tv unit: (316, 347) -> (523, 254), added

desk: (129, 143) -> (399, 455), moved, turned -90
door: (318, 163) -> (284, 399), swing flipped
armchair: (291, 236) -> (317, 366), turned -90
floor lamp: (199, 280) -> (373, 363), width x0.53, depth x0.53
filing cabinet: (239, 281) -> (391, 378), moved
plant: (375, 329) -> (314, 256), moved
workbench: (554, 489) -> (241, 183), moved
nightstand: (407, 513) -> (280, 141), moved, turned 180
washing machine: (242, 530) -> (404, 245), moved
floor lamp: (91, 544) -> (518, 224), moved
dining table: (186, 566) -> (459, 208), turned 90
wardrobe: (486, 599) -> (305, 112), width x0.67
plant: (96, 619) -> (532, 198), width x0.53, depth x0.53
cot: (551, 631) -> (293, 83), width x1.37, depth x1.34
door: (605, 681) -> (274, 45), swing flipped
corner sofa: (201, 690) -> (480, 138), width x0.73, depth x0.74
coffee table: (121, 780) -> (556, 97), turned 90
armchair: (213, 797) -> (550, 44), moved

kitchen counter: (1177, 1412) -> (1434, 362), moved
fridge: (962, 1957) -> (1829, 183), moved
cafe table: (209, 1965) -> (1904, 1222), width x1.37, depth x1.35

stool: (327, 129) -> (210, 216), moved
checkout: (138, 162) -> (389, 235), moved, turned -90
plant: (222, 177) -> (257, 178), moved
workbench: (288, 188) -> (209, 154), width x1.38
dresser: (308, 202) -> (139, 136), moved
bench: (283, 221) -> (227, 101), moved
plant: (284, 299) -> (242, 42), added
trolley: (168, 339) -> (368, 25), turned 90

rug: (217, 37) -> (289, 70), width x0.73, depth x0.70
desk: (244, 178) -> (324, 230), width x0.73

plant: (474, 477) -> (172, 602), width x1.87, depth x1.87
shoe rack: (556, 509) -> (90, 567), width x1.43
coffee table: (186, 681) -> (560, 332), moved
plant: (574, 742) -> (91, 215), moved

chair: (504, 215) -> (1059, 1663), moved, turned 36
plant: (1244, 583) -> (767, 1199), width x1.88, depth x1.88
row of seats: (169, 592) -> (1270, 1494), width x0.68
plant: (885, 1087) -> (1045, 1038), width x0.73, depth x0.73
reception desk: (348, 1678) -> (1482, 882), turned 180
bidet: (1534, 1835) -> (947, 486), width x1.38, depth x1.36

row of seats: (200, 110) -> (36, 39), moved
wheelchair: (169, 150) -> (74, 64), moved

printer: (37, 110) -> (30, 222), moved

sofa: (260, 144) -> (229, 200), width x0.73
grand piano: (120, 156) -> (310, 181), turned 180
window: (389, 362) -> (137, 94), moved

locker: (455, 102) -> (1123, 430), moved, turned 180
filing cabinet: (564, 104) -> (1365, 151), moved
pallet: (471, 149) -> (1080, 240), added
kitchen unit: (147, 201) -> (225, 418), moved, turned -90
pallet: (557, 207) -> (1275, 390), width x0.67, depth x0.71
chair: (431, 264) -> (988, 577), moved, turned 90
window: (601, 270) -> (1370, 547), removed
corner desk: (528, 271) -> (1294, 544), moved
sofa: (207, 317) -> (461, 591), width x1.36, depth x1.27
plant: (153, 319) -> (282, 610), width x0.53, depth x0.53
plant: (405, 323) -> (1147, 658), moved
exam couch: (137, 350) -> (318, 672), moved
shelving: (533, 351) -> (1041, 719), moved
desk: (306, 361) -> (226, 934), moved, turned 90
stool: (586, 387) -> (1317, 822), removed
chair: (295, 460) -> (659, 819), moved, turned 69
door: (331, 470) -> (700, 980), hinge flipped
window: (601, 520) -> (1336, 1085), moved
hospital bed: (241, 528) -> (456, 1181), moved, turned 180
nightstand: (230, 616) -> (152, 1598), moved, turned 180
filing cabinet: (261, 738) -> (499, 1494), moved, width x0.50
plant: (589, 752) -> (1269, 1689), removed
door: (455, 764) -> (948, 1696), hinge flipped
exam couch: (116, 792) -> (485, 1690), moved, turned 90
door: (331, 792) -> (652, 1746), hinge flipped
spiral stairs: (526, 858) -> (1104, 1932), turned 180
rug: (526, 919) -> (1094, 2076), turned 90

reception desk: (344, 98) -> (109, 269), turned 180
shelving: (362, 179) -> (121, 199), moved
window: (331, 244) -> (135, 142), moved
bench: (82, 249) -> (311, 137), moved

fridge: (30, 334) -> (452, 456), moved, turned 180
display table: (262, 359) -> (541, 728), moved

* **TASK OBJECTIVE**
Where the string "seats" shows up in the listing above, copy the line that holds it.

* **EXPECTED ANSWER**
row of seats: (169, 592) -> (1270, 1494), width x0.68
row of seats: (200, 110) -> (36, 39), moved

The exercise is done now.